┌─ Data segment

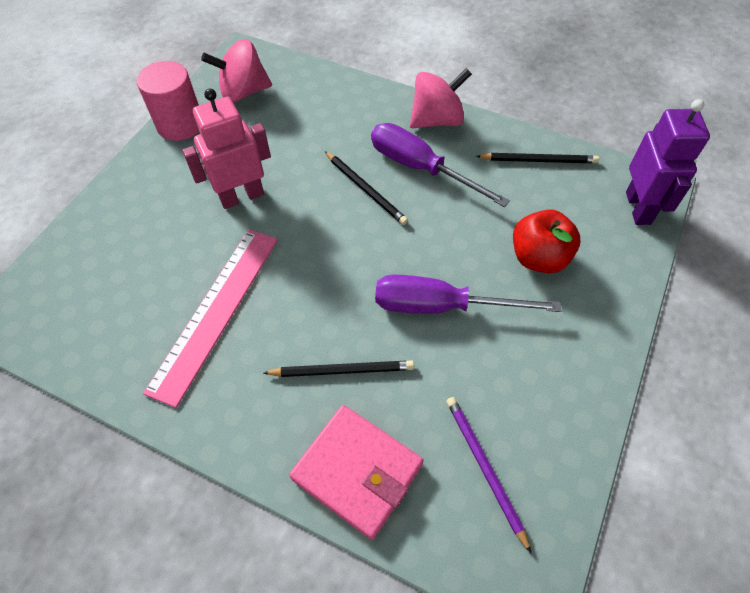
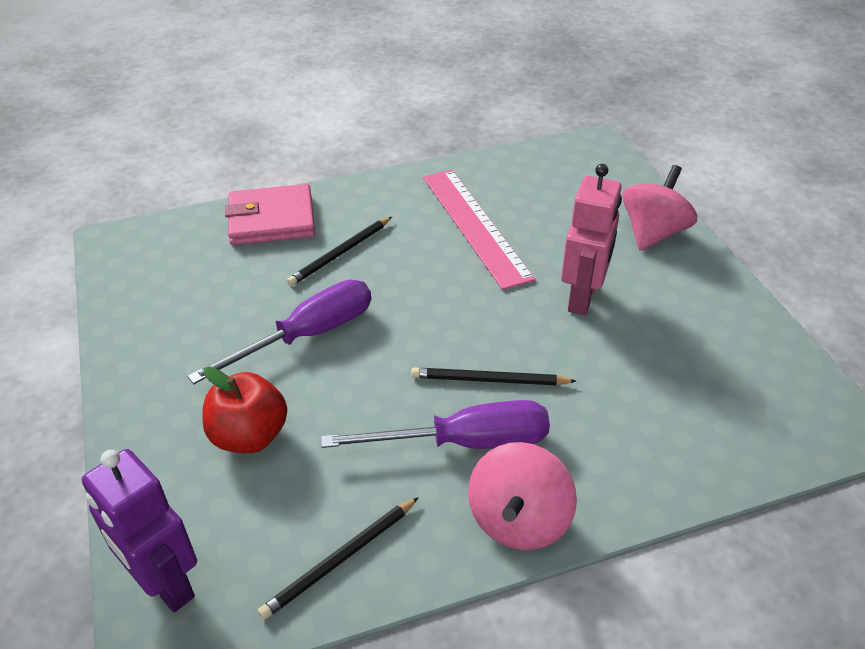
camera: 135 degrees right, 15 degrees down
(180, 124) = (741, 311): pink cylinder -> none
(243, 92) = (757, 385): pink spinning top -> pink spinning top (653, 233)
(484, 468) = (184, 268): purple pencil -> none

└─

* [Problem statement]
An exact copy of the listing is needed, minus its pictures.

* [Completed task]
camera: 135 degrees right, 15 degrees down
(180, 124) = (741, 311): pink cylinder -> none
(243, 92) = (757, 385): pink spinning top -> pink spinning top (653, 233)
(484, 468) = (184, 268): purple pencil -> none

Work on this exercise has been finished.